Structured diff data:
--------------------------------

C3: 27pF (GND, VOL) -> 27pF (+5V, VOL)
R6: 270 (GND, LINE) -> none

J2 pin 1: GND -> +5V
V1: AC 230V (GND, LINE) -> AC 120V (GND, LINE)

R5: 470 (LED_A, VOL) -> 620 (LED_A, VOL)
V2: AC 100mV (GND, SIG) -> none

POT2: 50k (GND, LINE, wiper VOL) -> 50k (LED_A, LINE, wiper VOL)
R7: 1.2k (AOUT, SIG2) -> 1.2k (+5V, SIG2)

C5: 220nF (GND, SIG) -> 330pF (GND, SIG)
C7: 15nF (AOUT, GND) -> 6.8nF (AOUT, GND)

--------------------------------

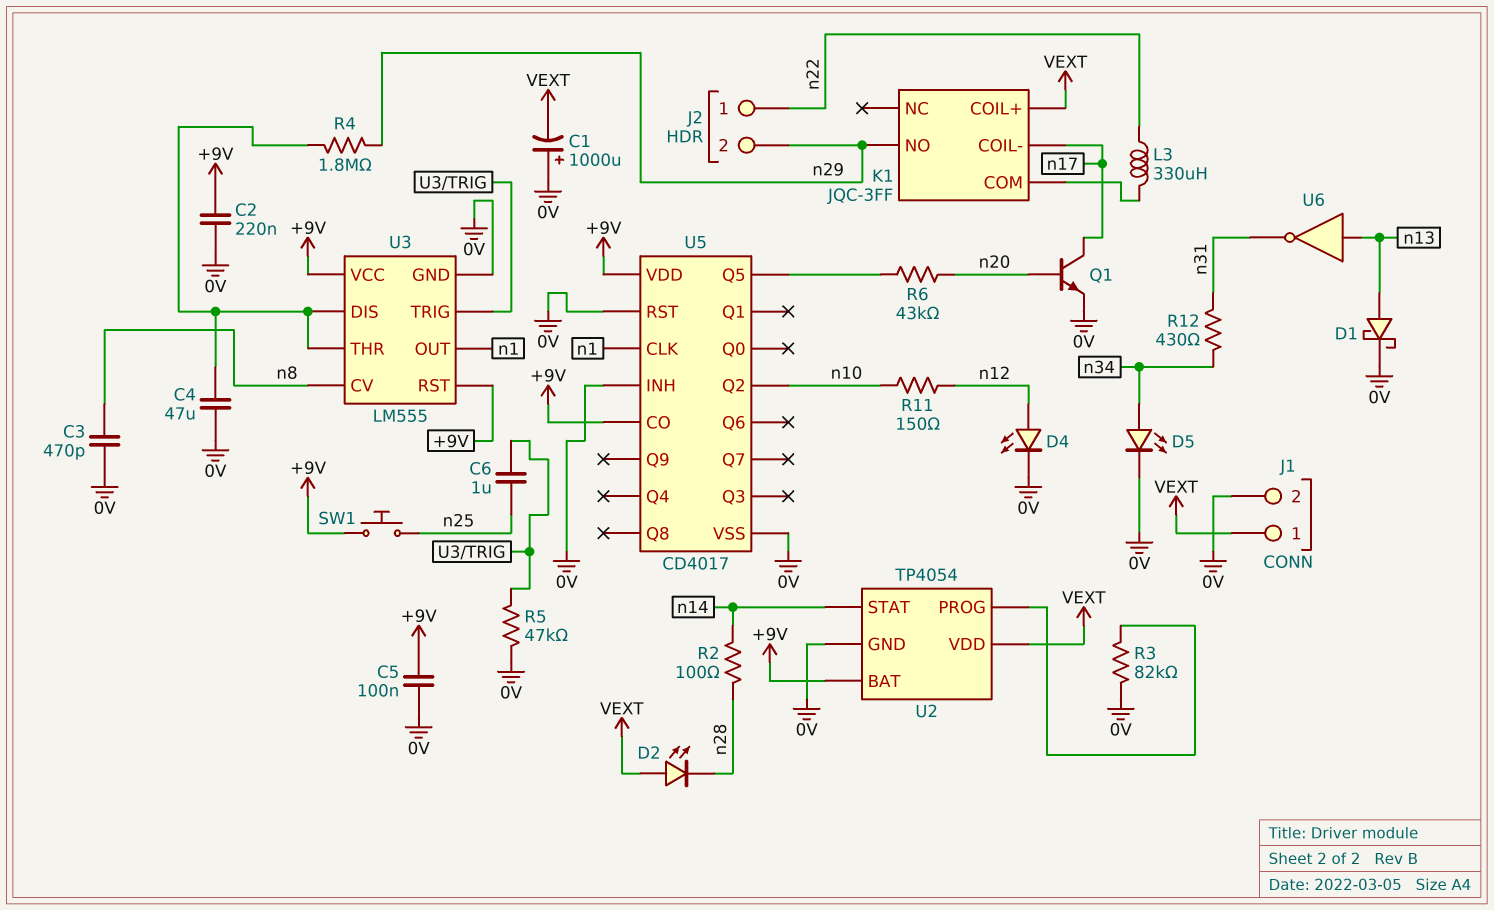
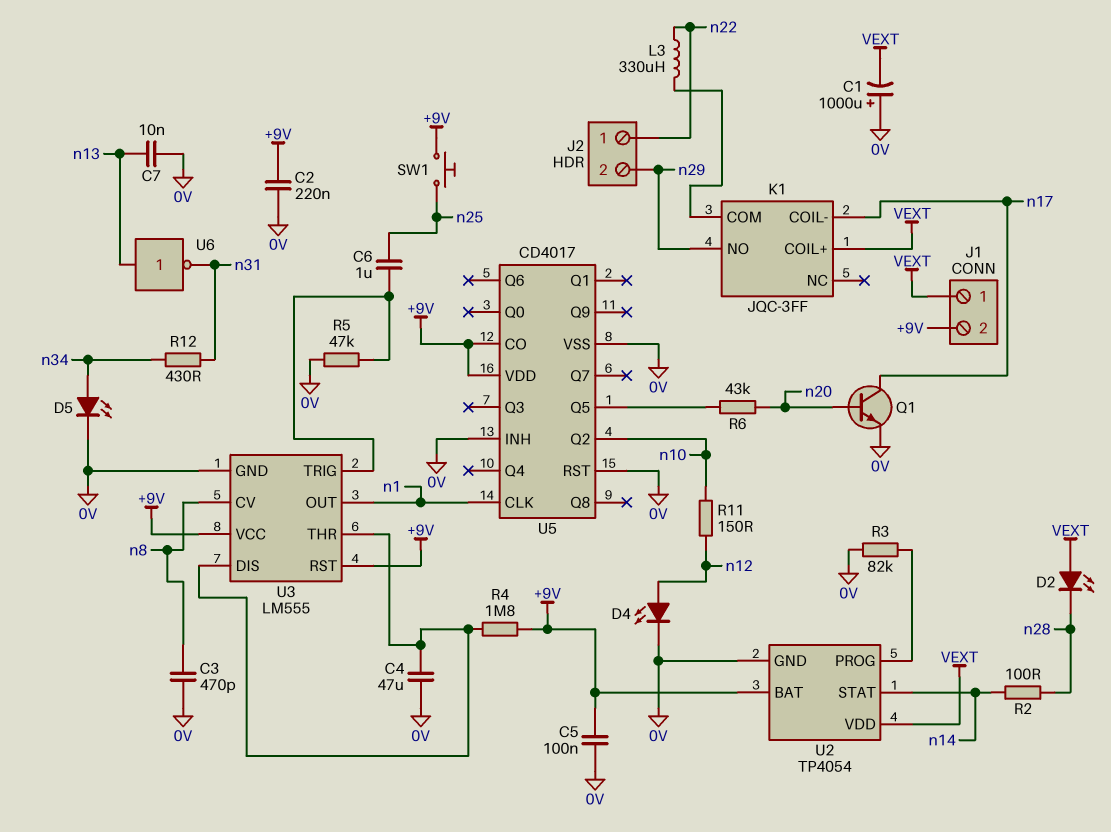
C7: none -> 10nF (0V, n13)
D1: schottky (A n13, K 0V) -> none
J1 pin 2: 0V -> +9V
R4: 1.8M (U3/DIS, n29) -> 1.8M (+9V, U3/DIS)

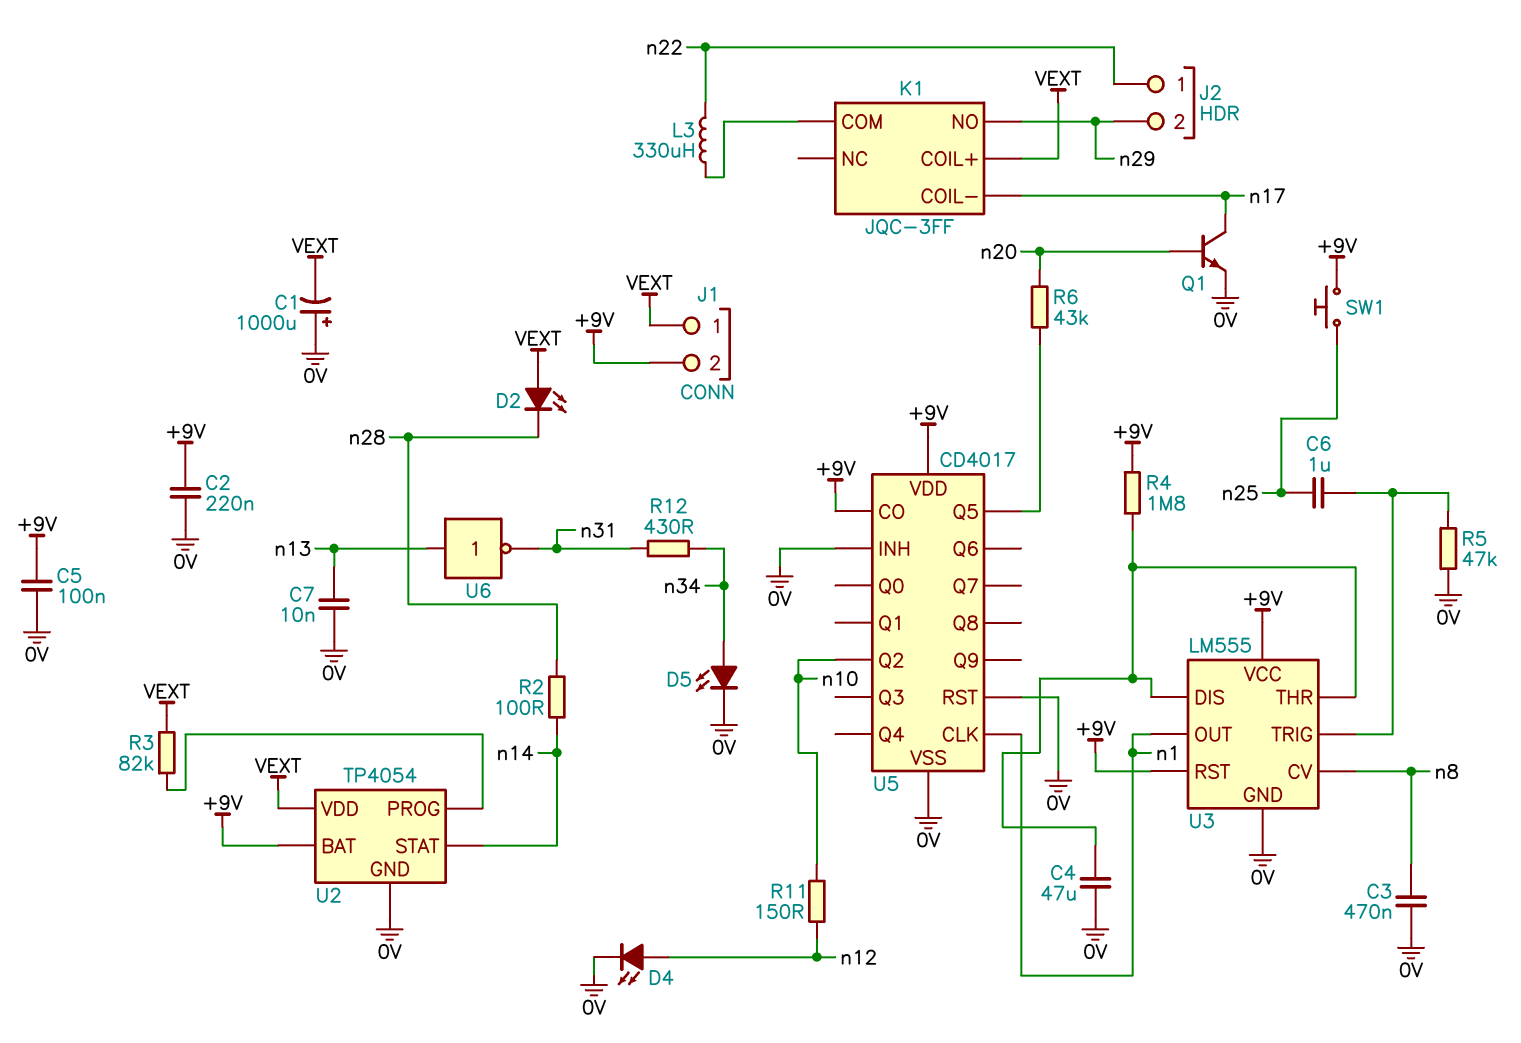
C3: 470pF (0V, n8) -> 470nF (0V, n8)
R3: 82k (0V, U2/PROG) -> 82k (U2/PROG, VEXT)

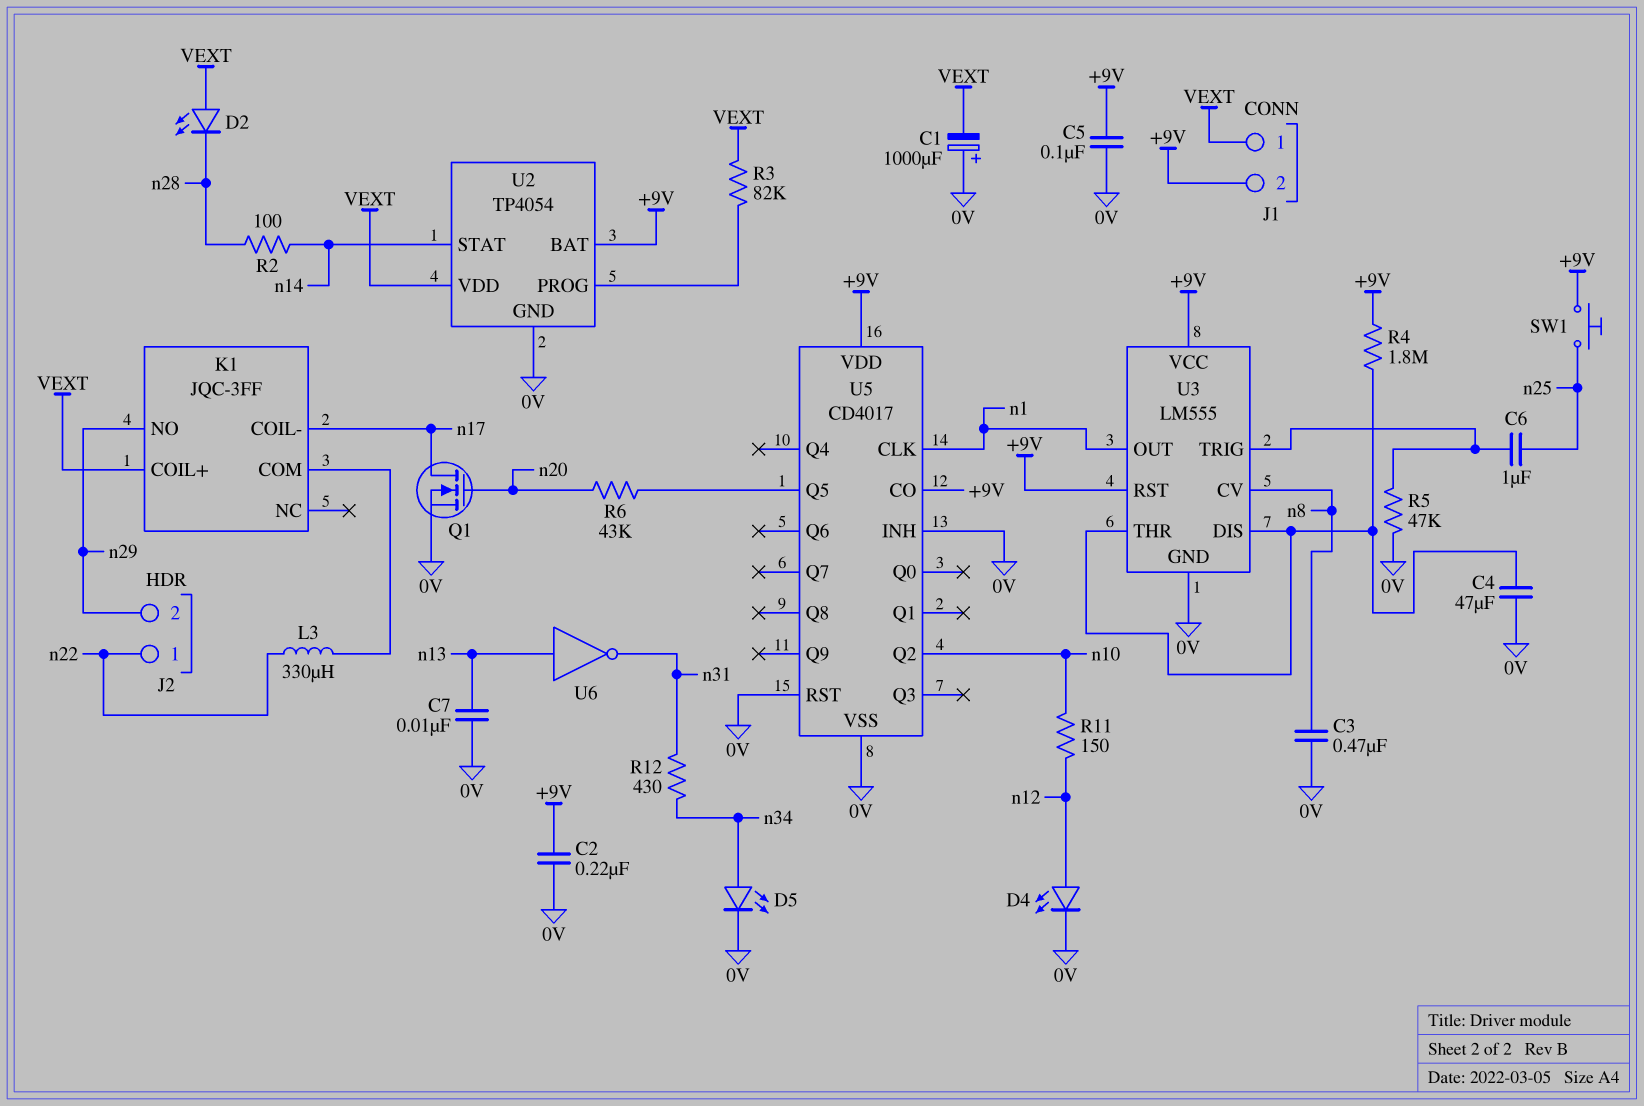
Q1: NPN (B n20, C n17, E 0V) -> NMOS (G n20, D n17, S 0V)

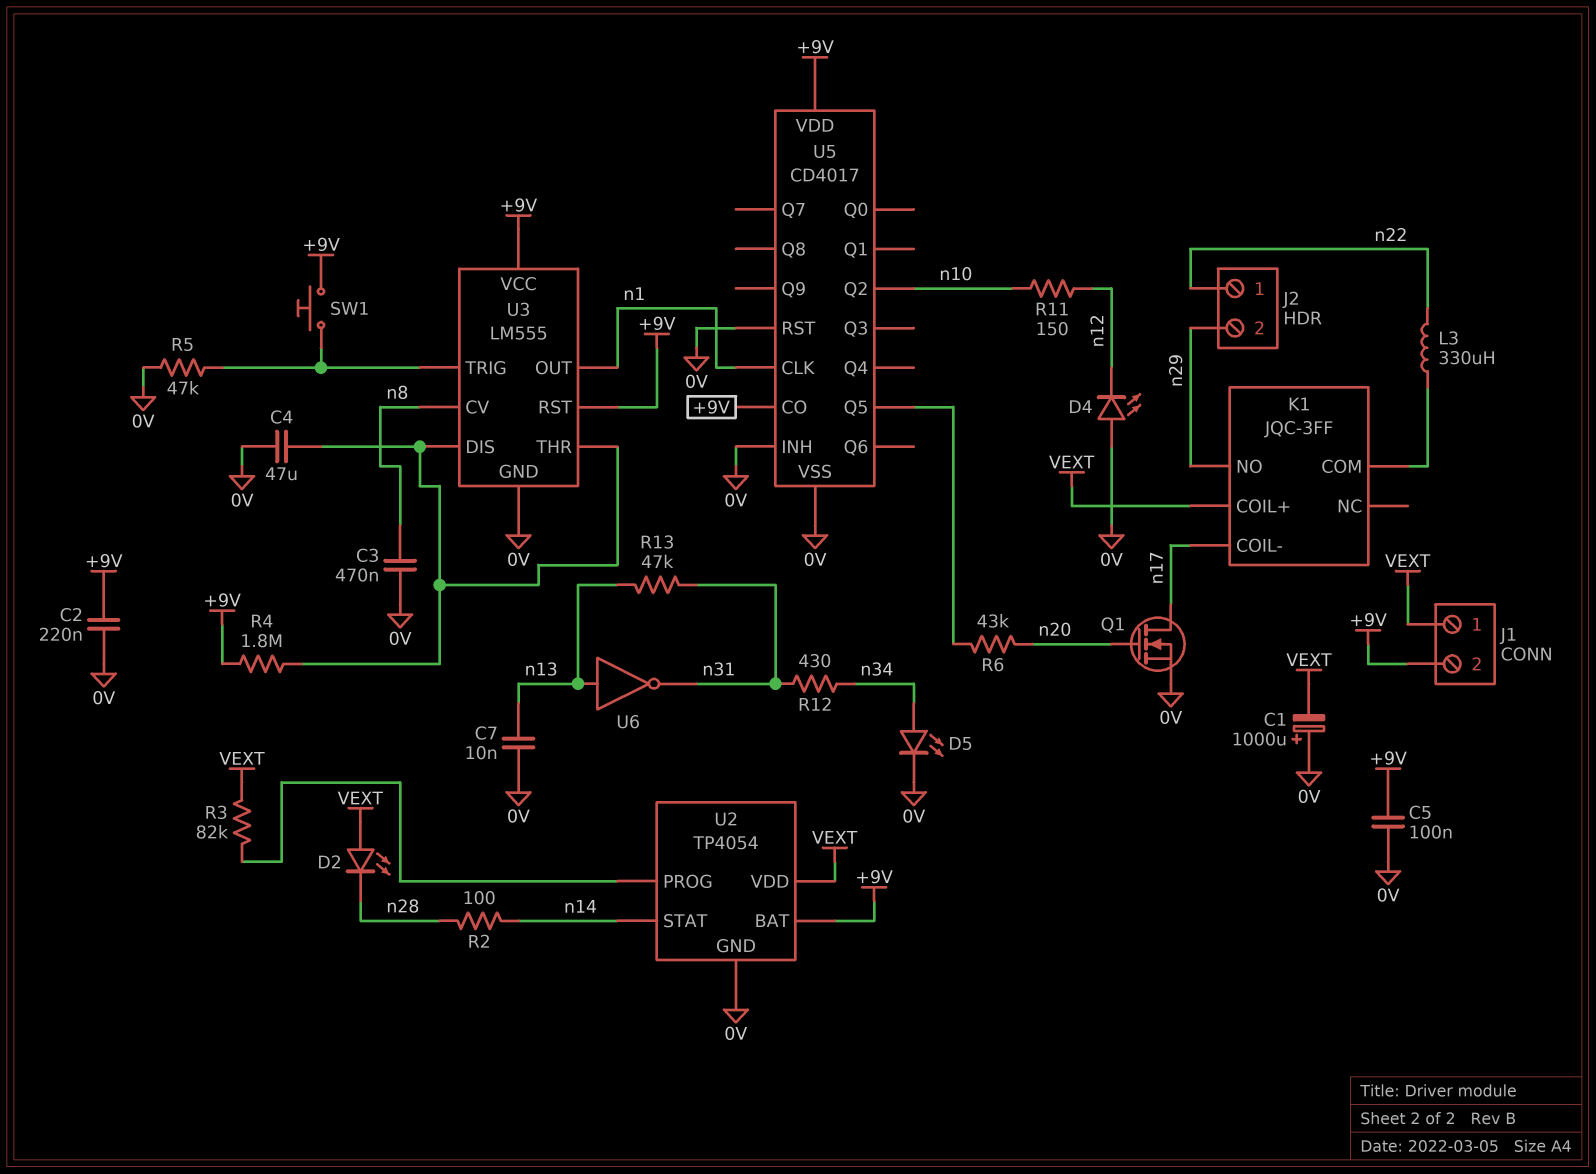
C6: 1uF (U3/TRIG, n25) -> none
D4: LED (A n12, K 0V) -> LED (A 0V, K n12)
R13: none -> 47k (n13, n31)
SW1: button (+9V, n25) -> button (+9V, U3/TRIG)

--------------------------------

* EXERCISE REQUIREMENTS:
Find the word "none" in the records. Copy every line it appears in.

* WRITTEN RESPONSE:
R6: 270 (GND, LINE) -> none
V2: AC 100mV (GND, SIG) -> none
C7: none -> 10nF (0V, n13)
D1: schottky (A n13, K 0V) -> none
C6: 1uF (U3/TRIG, n25) -> none
R13: none -> 47k (n13, n31)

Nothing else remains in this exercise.